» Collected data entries
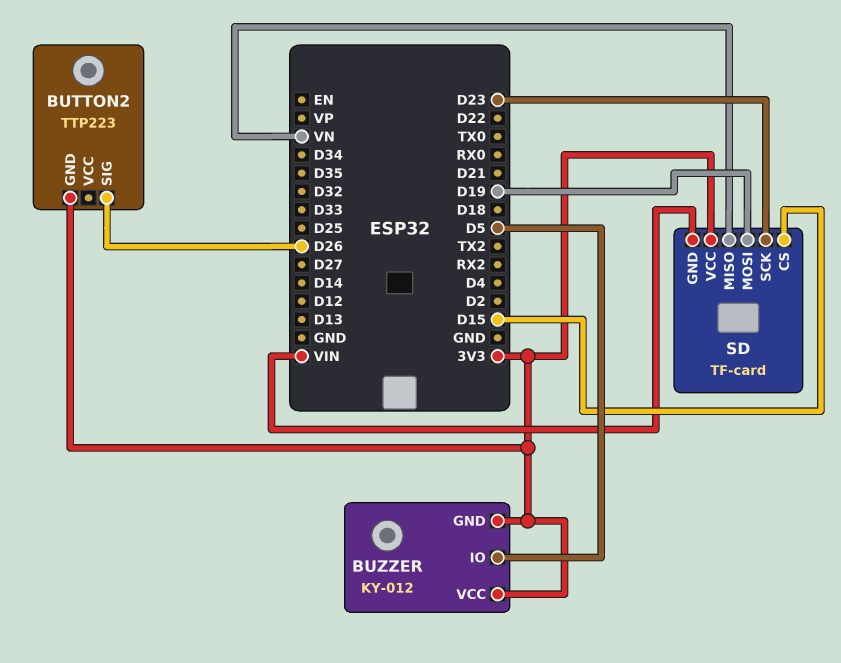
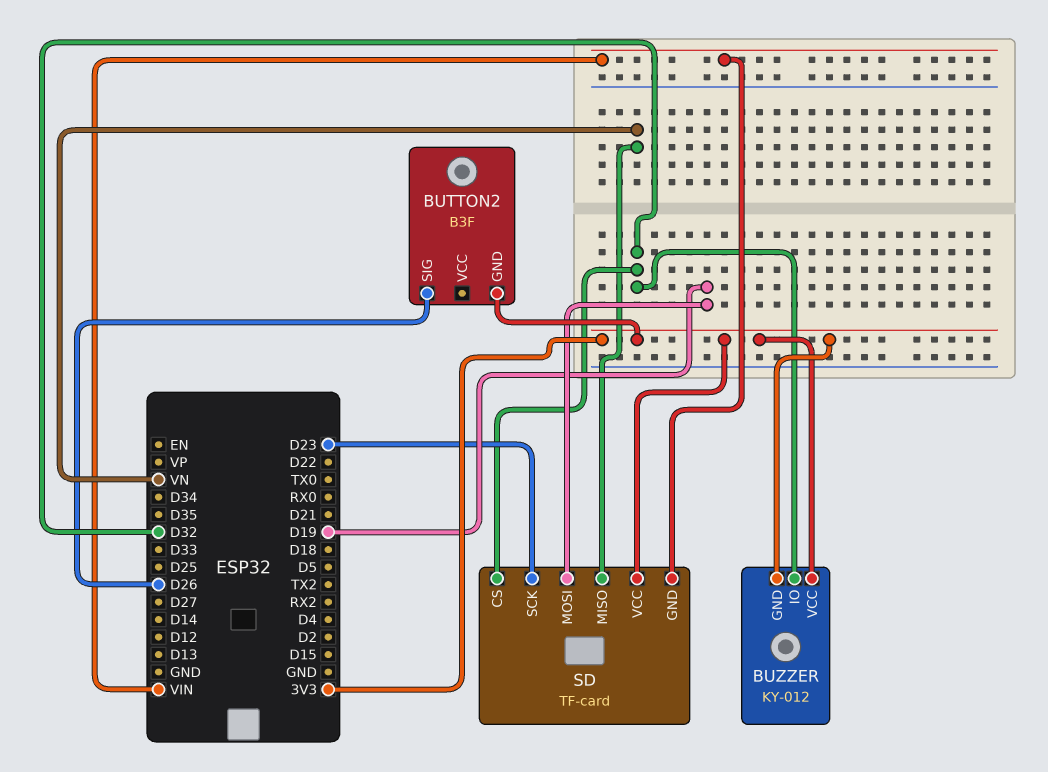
BUTTON2: TTP223 -> B3F
BUZZER pin IO: D5 -> D32
SD pin CS: D15 -> D32

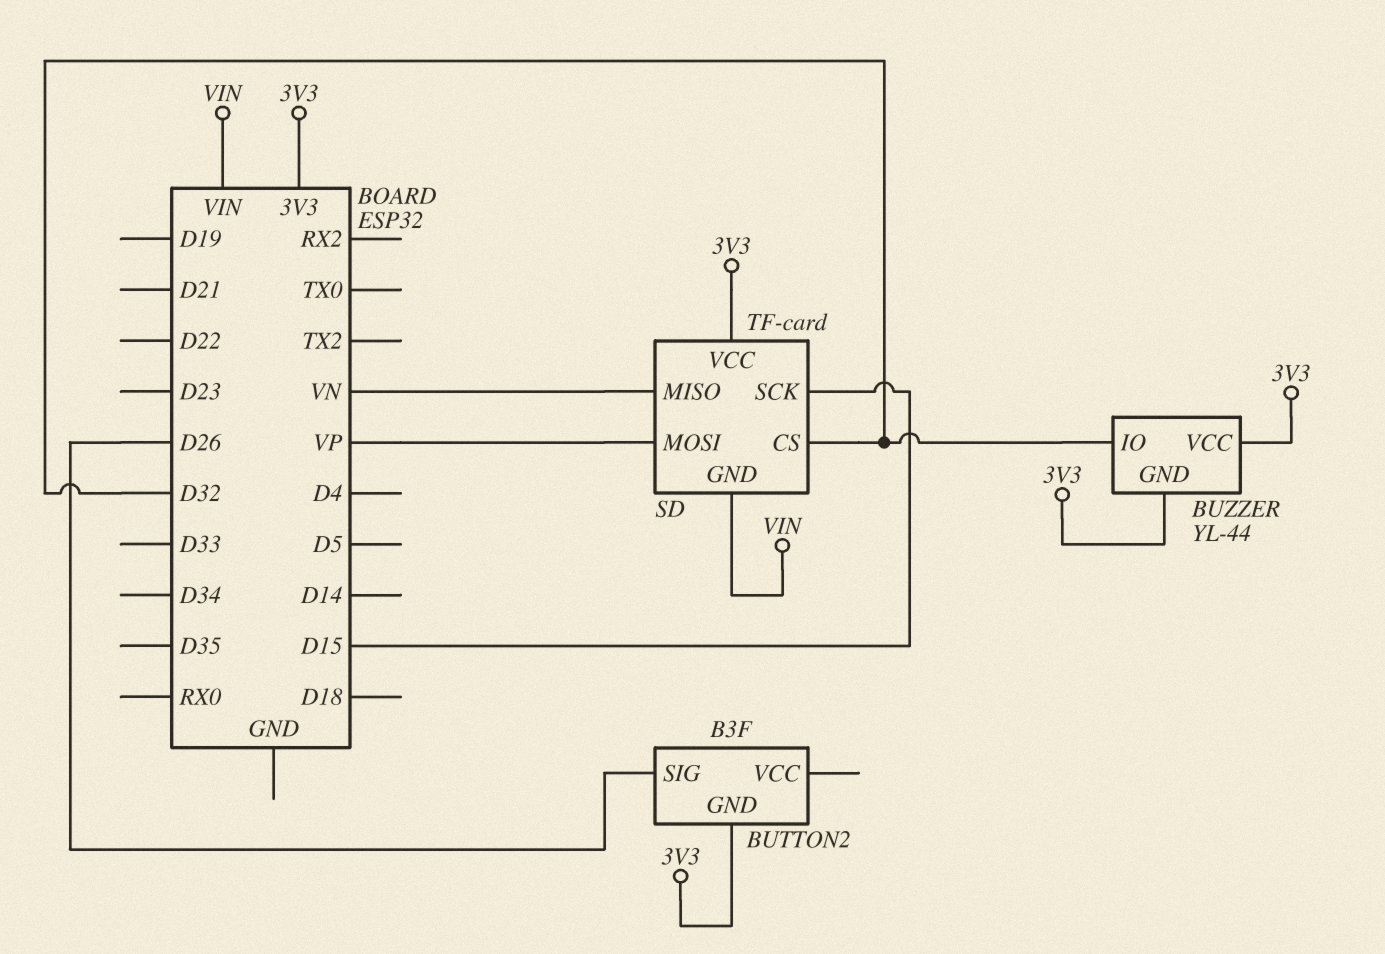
BUZZER: KY-012 -> YL-44
SD pin MOSI: D19 -> VP
SD pin SCK: D23 -> D15

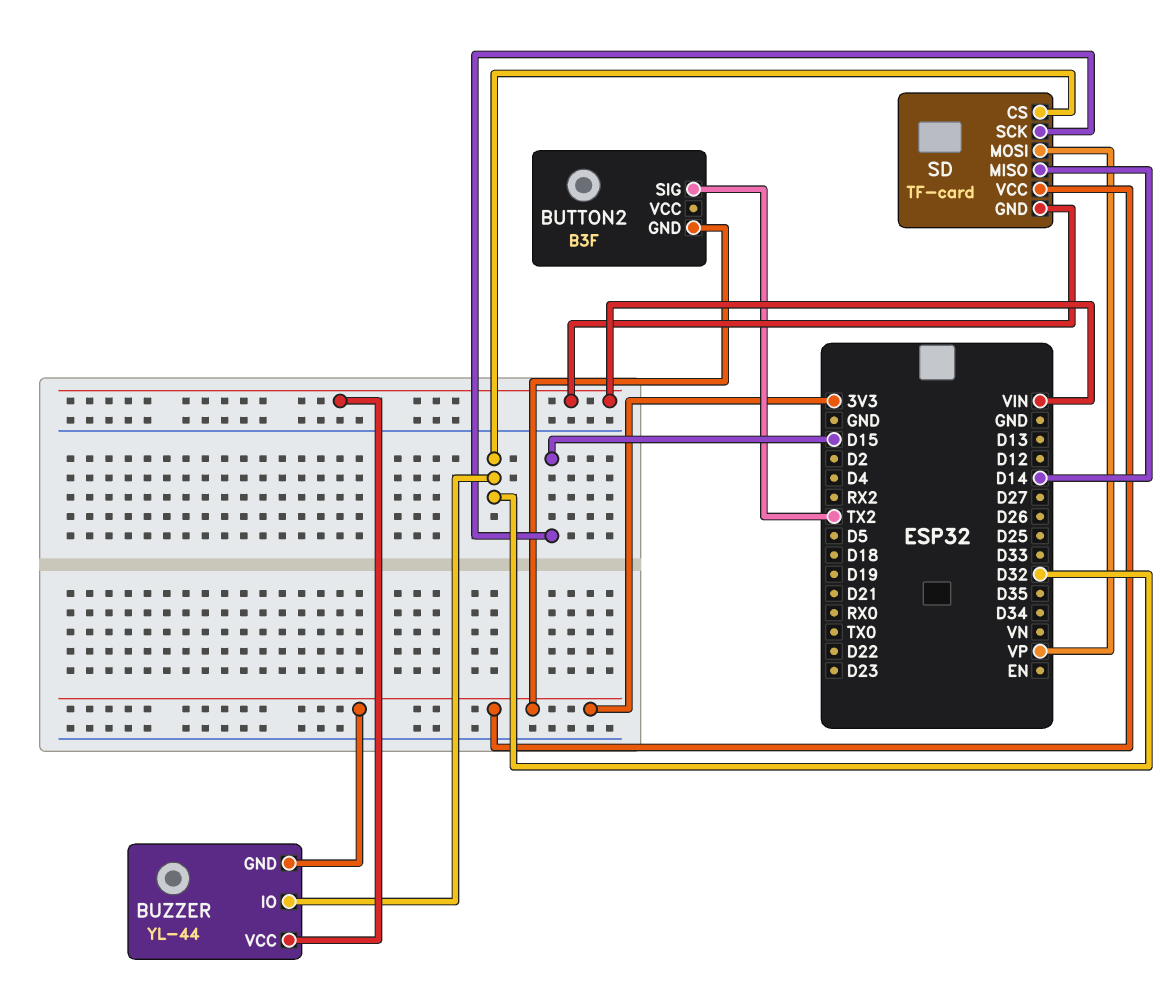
BUTTON2 pin SIG: D26 -> TX2
BUZZER pin VCC: 3V3 -> VIN
SD pin MISO: VN -> D14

» WORK TO BE COMPLETED
From the line containing "SD pin MOSI: D19 -> VP" to the last line of the entries, copy every line exactly, including both ends, and leave out the pictures.

» TASK RESULT
SD pin MOSI: D19 -> VP
SD pin SCK: D23 -> D15

BUTTON2 pin SIG: D26 -> TX2
BUZZER pin VCC: 3V3 -> VIN
SD pin MISO: VN -> D14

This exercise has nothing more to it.